[DIRECTIONS]
Can you copy out, word for word, everything from the start of the records below down to and including the line that contains "barge is located at coordinates (756, 727)."?

[GIVEN RECORDS]
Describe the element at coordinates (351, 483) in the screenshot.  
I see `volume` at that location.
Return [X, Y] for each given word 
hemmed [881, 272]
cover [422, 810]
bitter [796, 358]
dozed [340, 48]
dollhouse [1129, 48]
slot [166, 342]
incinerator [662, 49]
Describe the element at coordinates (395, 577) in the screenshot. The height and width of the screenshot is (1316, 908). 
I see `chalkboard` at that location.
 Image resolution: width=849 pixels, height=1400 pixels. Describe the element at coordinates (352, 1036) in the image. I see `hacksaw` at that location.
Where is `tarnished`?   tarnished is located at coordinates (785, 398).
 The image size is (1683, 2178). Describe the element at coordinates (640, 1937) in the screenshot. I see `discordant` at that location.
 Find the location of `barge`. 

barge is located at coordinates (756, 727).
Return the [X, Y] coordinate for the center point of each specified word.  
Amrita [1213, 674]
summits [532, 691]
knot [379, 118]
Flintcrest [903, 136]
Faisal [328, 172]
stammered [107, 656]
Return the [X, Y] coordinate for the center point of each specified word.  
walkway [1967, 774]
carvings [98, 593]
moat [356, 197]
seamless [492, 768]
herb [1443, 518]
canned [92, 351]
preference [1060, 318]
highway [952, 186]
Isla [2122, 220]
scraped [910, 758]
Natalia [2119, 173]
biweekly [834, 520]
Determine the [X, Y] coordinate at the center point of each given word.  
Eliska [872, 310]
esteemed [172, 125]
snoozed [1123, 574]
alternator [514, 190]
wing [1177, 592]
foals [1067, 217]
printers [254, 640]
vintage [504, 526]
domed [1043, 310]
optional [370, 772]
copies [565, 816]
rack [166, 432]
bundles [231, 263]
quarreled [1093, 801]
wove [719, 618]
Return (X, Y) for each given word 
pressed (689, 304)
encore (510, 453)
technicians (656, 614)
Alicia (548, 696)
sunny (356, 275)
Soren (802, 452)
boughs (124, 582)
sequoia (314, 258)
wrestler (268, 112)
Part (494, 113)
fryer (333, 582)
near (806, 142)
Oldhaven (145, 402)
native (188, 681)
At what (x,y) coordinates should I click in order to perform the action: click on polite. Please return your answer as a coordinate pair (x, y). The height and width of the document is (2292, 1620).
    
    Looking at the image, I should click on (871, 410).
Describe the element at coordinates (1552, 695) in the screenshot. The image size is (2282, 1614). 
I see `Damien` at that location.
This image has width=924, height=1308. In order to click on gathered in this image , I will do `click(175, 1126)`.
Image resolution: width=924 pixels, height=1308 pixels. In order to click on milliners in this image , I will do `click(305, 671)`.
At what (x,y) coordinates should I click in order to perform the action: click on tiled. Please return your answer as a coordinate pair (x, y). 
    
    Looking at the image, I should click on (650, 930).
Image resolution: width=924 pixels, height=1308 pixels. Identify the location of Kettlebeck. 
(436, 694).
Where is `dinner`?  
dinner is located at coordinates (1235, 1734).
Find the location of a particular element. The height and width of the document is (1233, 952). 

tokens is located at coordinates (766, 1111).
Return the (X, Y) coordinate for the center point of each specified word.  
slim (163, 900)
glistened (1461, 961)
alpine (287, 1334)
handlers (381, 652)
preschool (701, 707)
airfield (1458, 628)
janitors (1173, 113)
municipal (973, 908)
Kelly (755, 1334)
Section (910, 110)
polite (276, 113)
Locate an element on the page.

[SOLUTION TO THE PROBLEM]
Describe the element at coordinates (351, 483) in the screenshot.  
I see `volume` at that location.
Return [X, Y] for each given word 
hemmed [881, 272]
cover [422, 810]
bitter [796, 358]
dozed [340, 48]
dollhouse [1129, 48]
slot [166, 342]
incinerator [662, 49]
Describe the element at coordinates (395, 577) in the screenshot. The height and width of the screenshot is (1316, 908). 
I see `chalkboard` at that location.
 Image resolution: width=849 pixels, height=1400 pixels. Describe the element at coordinates (352, 1036) in the image. I see `hacksaw` at that location.
Where is `tarnished`?   tarnished is located at coordinates (785, 398).
 The image size is (1683, 2178). Describe the element at coordinates (640, 1937) in the screenshot. I see `discordant` at that location.
 Find the location of `barge`. 

barge is located at coordinates (756, 727).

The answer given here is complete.